* [WHAT IS REQUIRED]: Only the lines from the first line of the entries through the line with "purple semicircle: (113, 66)" belong in the answer, each restated word for word and without pictures.
─── DATA IN THIS EXERCISE
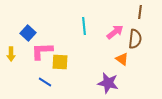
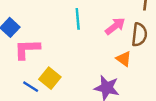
yellow square: (60, 62) -> (50, 78), moved, turned 36

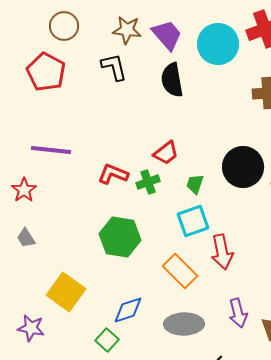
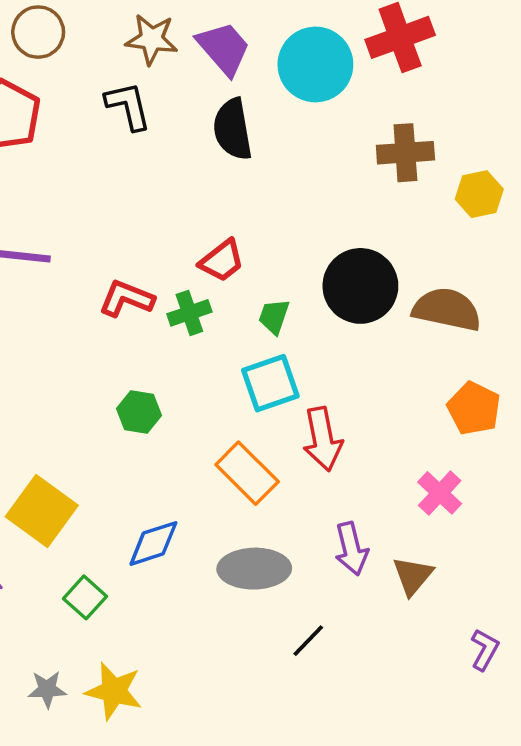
green hexagon: (120, 237) -> (139, 412), size x0.6
green square: (107, 340) -> (85, 597), moved

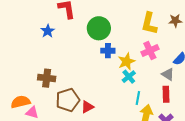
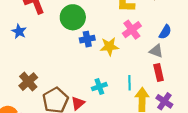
yellow star: (126, 62) -> (109, 46), turned 30
cyan cross: (129, 77) -> (99, 87), moved, turned 32
brown cross: (47, 78) -> (28, 82), turned -36

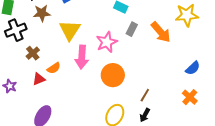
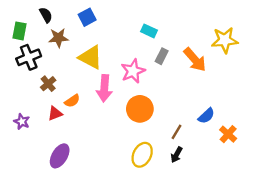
yellow triangle: (70, 30) -> (91, 57), turned -35
blue semicircle: (193, 68) -> (206, 116), moved

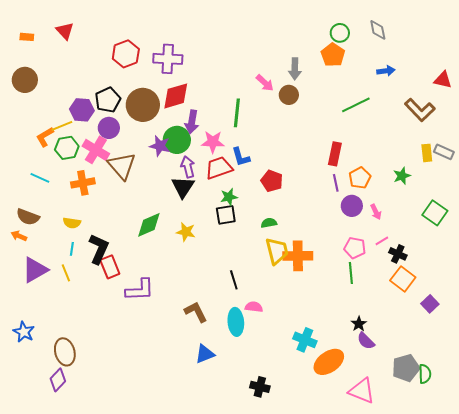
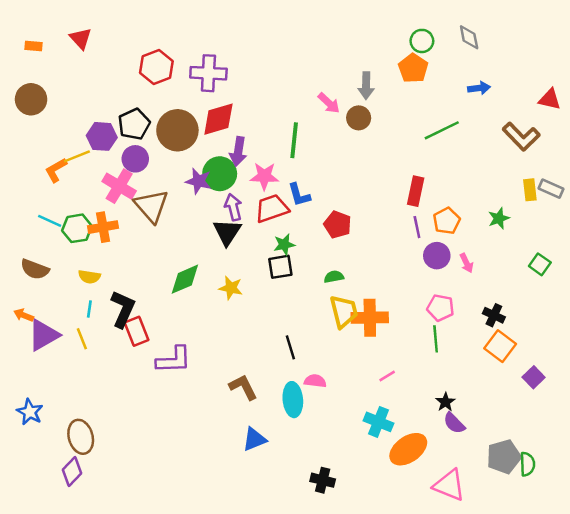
green hexagon: (67, 148) -> (77, 228), moved
green square: (435, 213) -> (540, 264), size x0.7
orange arrow: (19, 236) -> (24, 315), moved
pink line: (382, 241) -> (387, 376), moved

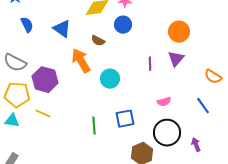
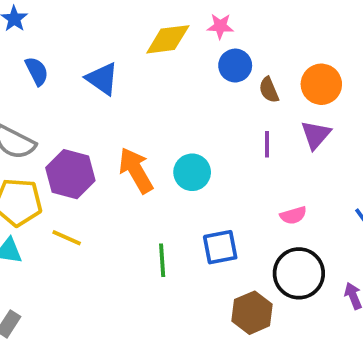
blue circle: (123, 25) -> (235, 66), moved
brown semicircle: (98, 41) -> (269, 90), moved, turned 40
orange arrow: (81, 61) -> (136, 170), moved

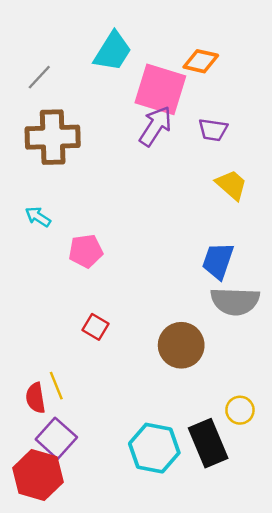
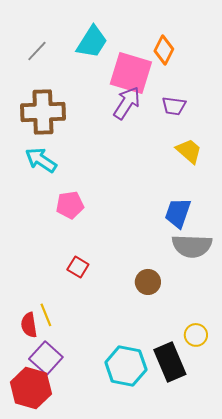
orange diamond: (201, 61) -> (164, 50), turned -76
gray line: (39, 77) -> (37, 51), moved
cyan arrow: (38, 217) -> (41, 160), moved, size x1.5
brown circle: (181, 345) -> (148, 282), size x0.7

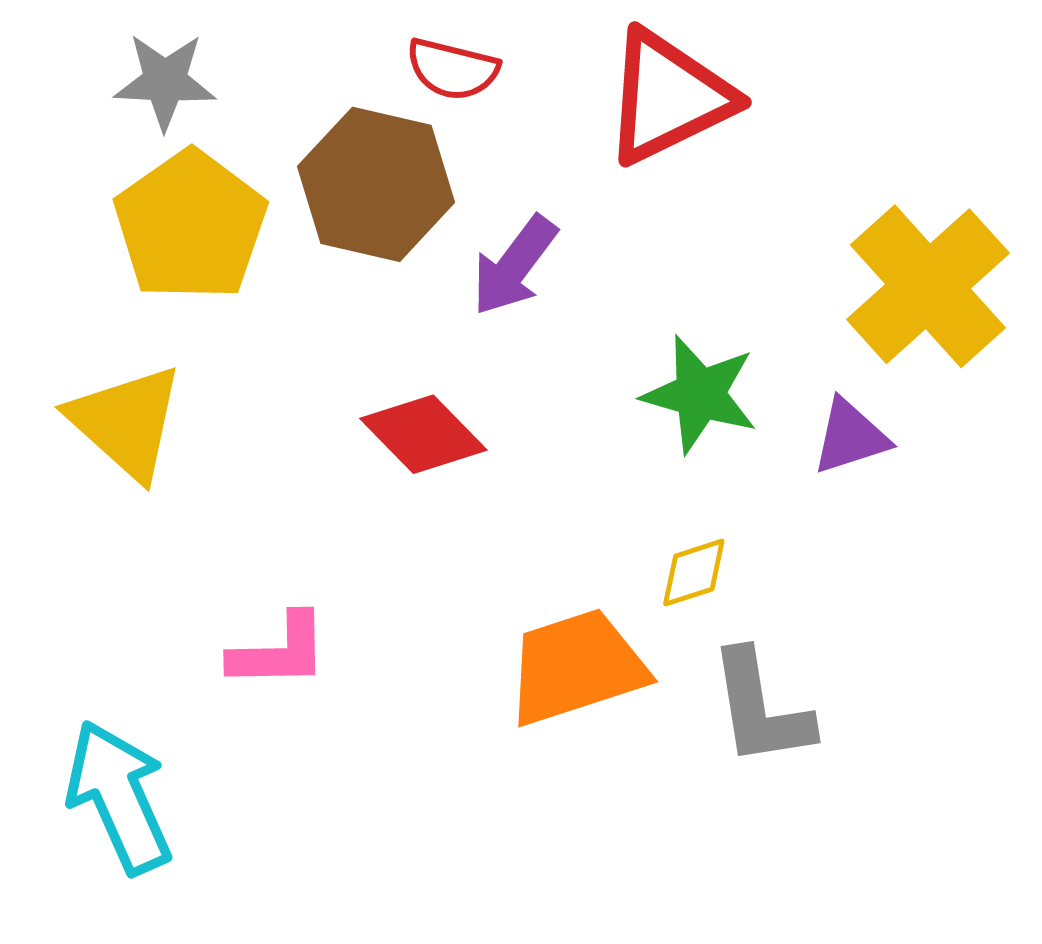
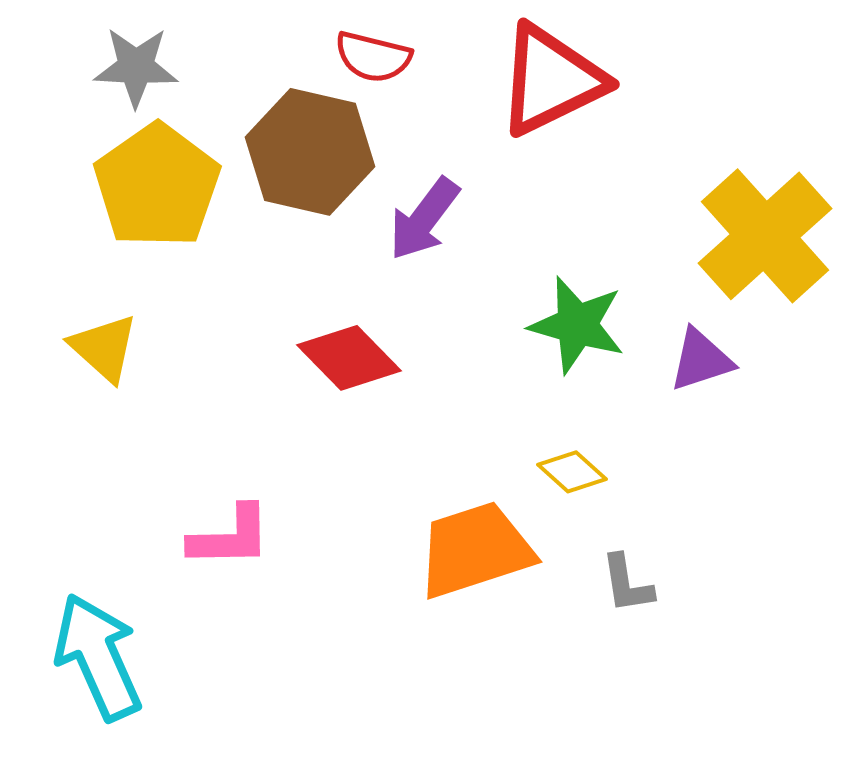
yellow triangle: (126, 422) -> (104, 348), size x0.7
yellow diamond: (694, 573) -> (572, 472), turned 60
gray L-shape: (761, 708) -> (627, 584), size x0.6

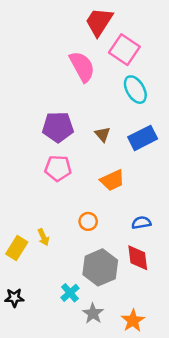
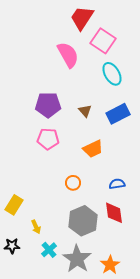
yellow arrow: (43, 237) -> (36, 227), moved
cyan cross: (70, 293) -> (49, 250), moved
gray star: (93, 313) -> (77, 259), size x1.6

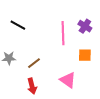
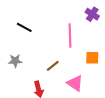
purple cross: (85, 26) -> (92, 14), moved
brown line: (34, 63) -> (53, 66), moved

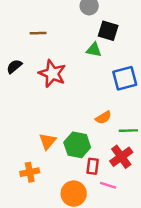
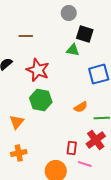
orange triangle: (48, 141) -> (17, 122), moved
green hexagon: (77, 145) -> (41, 100), moved

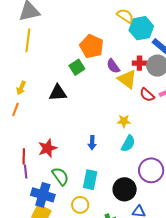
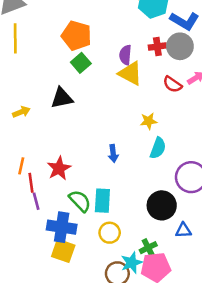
orange pentagon: (92, 46) -> (76, 36), moved
purple semicircle: (113, 66) -> (125, 55), turned 49
yellow triangle: (127, 79) -> (130, 73), moved
yellow arrow: (21, 88) -> (21, 112), moved, turned -128
orange line: (15, 110) -> (21, 166), moved
cyan rectangle: (90, 180) -> (102, 201), moved

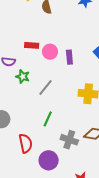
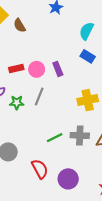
gray line: (46, 87) -> (39, 97), moved
green line: (48, 119) -> (55, 138), turned 56
gray cross: (69, 140) -> (80, 135), moved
──────
* [TASK RESPONSE]:
yellow square: (60, 62) -> (50, 78), moved, turned 36

green hexagon: (120, 237) -> (139, 412), size x0.6
green square: (107, 340) -> (85, 597), moved

yellow star: (126, 62) -> (109, 46), turned 30
cyan cross: (129, 77) -> (99, 87), moved, turned 32
brown cross: (47, 78) -> (28, 82), turned -36

yellow triangle: (70, 30) -> (91, 57), turned -35
blue semicircle: (193, 68) -> (206, 116), moved

green hexagon: (67, 148) -> (77, 228), moved
green square: (435, 213) -> (540, 264), size x0.7
orange arrow: (19, 236) -> (24, 315), moved
pink line: (382, 241) -> (387, 376), moved

blue circle: (123, 25) -> (235, 66), moved
brown semicircle: (98, 41) -> (269, 90), moved, turned 40
orange arrow: (81, 61) -> (136, 170), moved

orange diamond: (201, 61) -> (164, 50), turned -76
gray line: (39, 77) -> (37, 51), moved
cyan arrow: (38, 217) -> (41, 160), moved, size x1.5
brown circle: (181, 345) -> (148, 282), size x0.7

yellow triangle: (126, 422) -> (104, 348), size x0.7
yellow diamond: (694, 573) -> (572, 472), turned 60
gray L-shape: (761, 708) -> (627, 584), size x0.6

yellow arrow: (43, 237) -> (36, 227), moved
cyan cross: (70, 293) -> (49, 250), moved
gray star: (93, 313) -> (77, 259), size x1.6

purple cross: (85, 26) -> (92, 14), moved
brown line: (34, 63) -> (53, 66), moved

orange triangle: (48, 141) -> (17, 122), moved
green hexagon: (77, 145) -> (41, 100), moved

orange pentagon: (92, 46) -> (76, 36), moved
purple semicircle: (113, 66) -> (125, 55), turned 49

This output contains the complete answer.